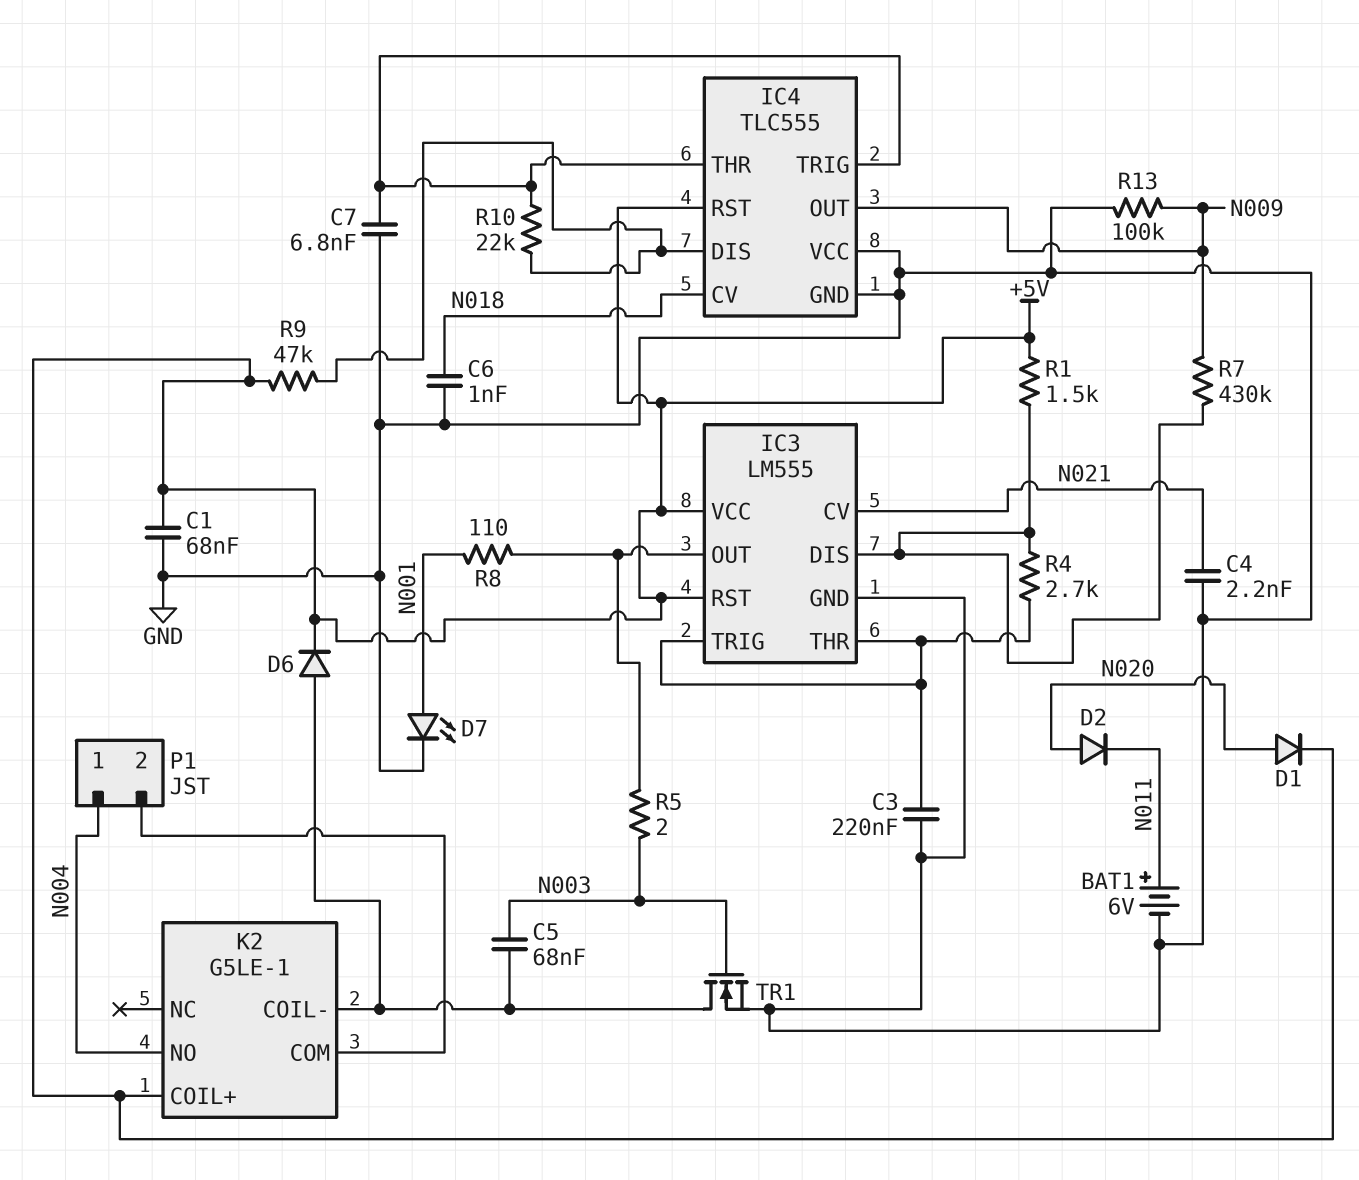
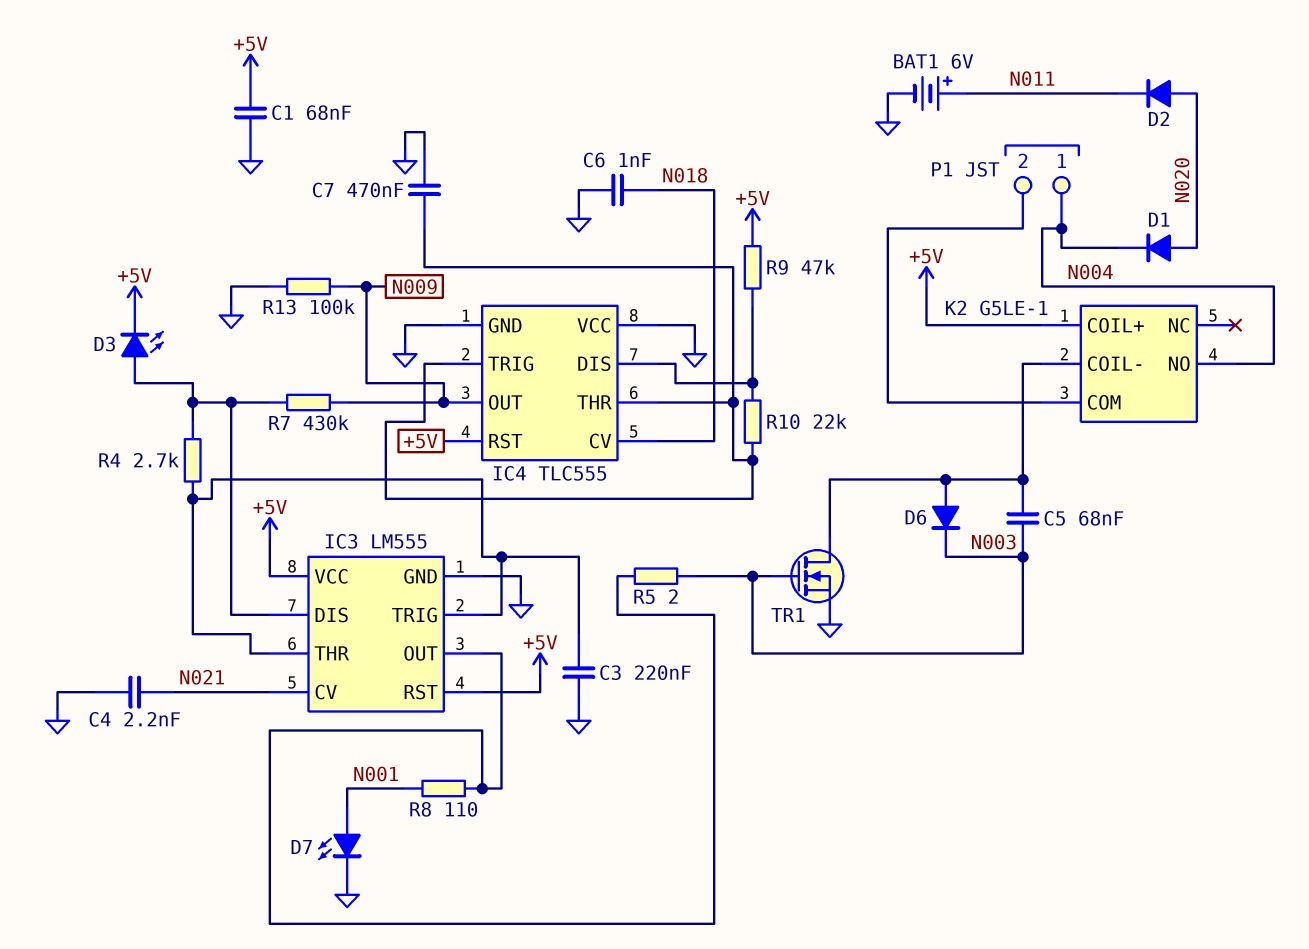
C7: 6.8nF (GND, IC4/THR) -> 470nF (GND, IC4/THR)
D1: diode (A N020, K +5V) -> diode (A N020, K N004)
D3: none -> LED (A IC3/DIS, K +5V)
D6: diode (A K2/COIL-, K +5V) -> diode (A K2/COIL-, K N003)
R1: 1.5k (+5V, IC3/DIS) -> none

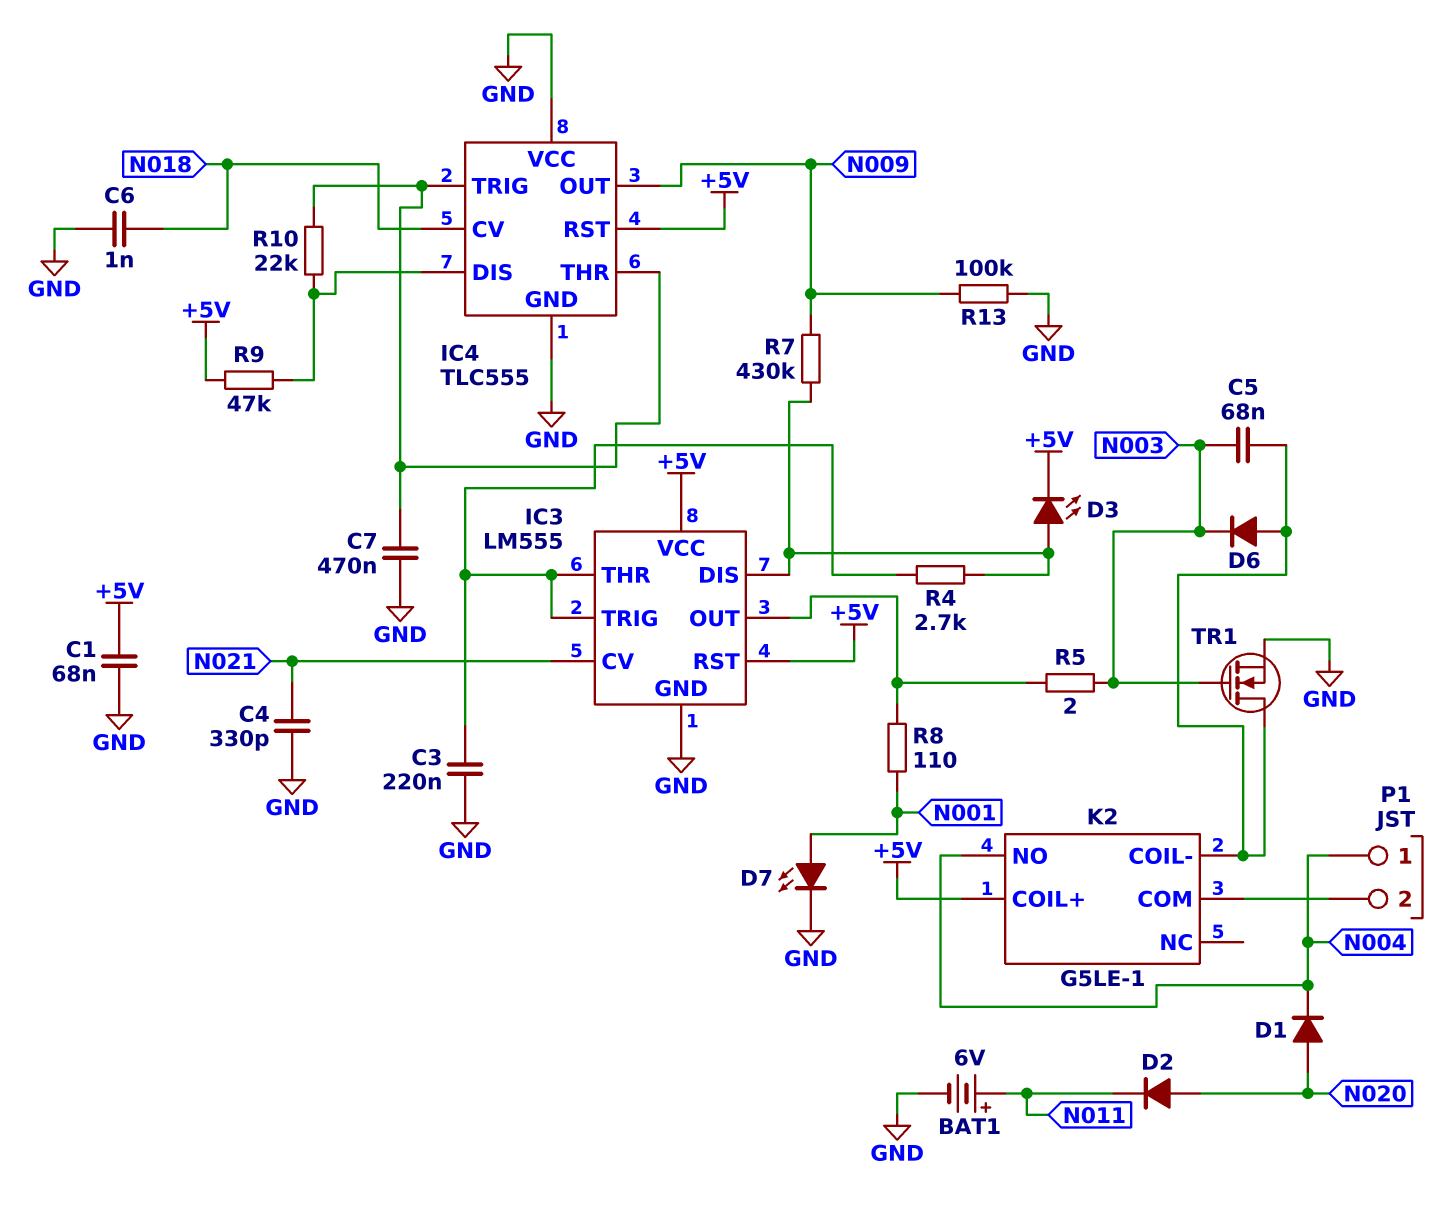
C4: 2.2nF (GND, N021) -> 330pF (GND, N021)

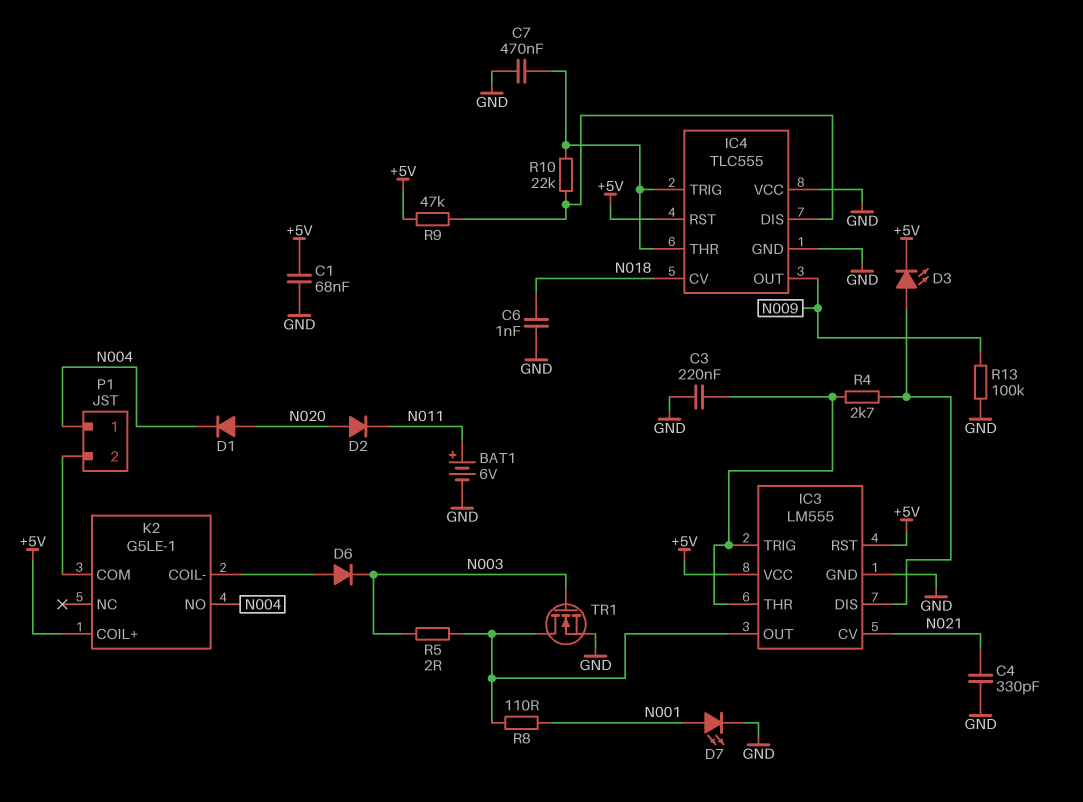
C5: 68nF (K2/COIL-, N003) -> none
R7: 430k (IC3/DIS, N009) -> none
TR1: NMOS (G N003, D K2/COIL-, S GND) -> NMOS (G N003, D IC3/OUT, S GND)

▸ **WORK TASK**
Write out the listing above again, exactly, but with no pictures in the copy.

▸ **SOLUTION TO THE EXERCISE**
C7: 6.8nF (GND, IC4/THR) -> 470nF (GND, IC4/THR)
D1: diode (A N020, K +5V) -> diode (A N020, K N004)
D3: none -> LED (A IC3/DIS, K +5V)
D6: diode (A K2/COIL-, K +5V) -> diode (A K2/COIL-, K N003)
R1: 1.5k (+5V, IC3/DIS) -> none

C4: 2.2nF (GND, N021) -> 330pF (GND, N021)

C5: 68nF (K2/COIL-, N003) -> none
R7: 430k (IC3/DIS, N009) -> none
TR1: NMOS (G N003, D K2/COIL-, S GND) -> NMOS (G N003, D IC3/OUT, S GND)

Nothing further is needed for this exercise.